(Task item) Each line of the entries, from the first to the line containing "R4: 75k (5V, n16) -> 75k (GND, n16)", is to be transcribed exactly as it stands; include no other lines.

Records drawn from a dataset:
* * * * * * * * *

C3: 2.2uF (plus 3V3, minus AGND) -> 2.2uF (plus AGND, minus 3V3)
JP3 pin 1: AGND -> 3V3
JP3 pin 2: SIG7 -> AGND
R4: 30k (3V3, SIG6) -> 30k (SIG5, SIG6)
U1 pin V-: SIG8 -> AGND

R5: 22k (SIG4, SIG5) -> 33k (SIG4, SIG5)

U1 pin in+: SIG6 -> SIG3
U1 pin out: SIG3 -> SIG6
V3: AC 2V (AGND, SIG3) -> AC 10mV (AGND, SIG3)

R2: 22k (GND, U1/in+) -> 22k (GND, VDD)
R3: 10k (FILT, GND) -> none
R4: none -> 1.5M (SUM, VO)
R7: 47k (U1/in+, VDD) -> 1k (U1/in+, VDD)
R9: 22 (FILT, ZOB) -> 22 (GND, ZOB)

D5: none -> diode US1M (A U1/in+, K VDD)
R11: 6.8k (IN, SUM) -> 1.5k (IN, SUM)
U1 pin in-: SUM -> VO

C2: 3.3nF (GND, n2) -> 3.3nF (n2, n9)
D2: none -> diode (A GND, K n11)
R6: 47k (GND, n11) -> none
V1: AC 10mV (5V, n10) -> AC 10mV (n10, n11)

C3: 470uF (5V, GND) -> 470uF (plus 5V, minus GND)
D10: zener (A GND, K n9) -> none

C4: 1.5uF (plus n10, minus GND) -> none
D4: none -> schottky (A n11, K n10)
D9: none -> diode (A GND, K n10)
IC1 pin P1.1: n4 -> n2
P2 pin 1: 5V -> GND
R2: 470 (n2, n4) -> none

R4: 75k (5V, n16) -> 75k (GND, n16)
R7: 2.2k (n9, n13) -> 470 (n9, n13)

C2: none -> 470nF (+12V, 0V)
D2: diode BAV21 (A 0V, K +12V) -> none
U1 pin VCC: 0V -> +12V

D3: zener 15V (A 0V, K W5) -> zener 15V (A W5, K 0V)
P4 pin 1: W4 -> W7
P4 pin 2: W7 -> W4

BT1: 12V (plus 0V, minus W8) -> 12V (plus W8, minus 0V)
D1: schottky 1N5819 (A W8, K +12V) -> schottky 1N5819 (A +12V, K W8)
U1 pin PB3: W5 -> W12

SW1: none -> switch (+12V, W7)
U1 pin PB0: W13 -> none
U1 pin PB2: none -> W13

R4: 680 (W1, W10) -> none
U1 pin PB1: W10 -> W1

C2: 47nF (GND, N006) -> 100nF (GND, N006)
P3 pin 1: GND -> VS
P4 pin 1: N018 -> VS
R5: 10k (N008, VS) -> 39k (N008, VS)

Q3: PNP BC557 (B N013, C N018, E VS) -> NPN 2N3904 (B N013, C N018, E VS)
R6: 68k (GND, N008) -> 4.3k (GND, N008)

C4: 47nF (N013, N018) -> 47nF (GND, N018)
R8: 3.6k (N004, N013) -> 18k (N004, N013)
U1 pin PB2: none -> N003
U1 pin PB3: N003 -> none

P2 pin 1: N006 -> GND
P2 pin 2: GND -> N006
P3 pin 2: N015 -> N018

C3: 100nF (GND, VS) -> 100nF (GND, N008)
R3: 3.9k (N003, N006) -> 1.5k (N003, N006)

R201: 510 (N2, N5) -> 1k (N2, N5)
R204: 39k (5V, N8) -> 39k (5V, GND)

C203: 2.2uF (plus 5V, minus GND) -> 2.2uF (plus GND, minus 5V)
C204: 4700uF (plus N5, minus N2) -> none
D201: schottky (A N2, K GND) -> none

* * * * * * * * *

(Solution for this task)
C3: 2.2uF (plus 3V3, minus AGND) -> 2.2uF (plus AGND, minus 3V3)
JP3 pin 1: AGND -> 3V3
JP3 pin 2: SIG7 -> AGND
R4: 30k (3V3, SIG6) -> 30k (SIG5, SIG6)
U1 pin V-: SIG8 -> AGND

R5: 22k (SIG4, SIG5) -> 33k (SIG4, SIG5)

U1 pin in+: SIG6 -> SIG3
U1 pin out: SIG3 -> SIG6
V3: AC 2V (AGND, SIG3) -> AC 10mV (AGND, SIG3)

R2: 22k (GND, U1/in+) -> 22k (GND, VDD)
R3: 10k (FILT, GND) -> none
R4: none -> 1.5M (SUM, VO)
R7: 47k (U1/in+, VDD) -> 1k (U1/in+, VDD)
R9: 22 (FILT, ZOB) -> 22 (GND, ZOB)

D5: none -> diode US1M (A U1/in+, K VDD)
R11: 6.8k (IN, SUM) -> 1.5k (IN, SUM)
U1 pin in-: SUM -> VO

C2: 3.3nF (GND, n2) -> 3.3nF (n2, n9)
D2: none -> diode (A GND, K n11)
R6: 47k (GND, n11) -> none
V1: AC 10mV (5V, n10) -> AC 10mV (n10, n11)

C3: 470uF (5V, GND) -> 470uF (plus 5V, minus GND)
D10: zener (A GND, K n9) -> none

C4: 1.5uF (plus n10, minus GND) -> none
D4: none -> schottky (A n11, K n10)
D9: none -> diode (A GND, K n10)
IC1 pin P1.1: n4 -> n2
P2 pin 1: 5V -> GND
R2: 470 (n2, n4) -> none

R4: 75k (5V, n16) -> 75k (GND, n16)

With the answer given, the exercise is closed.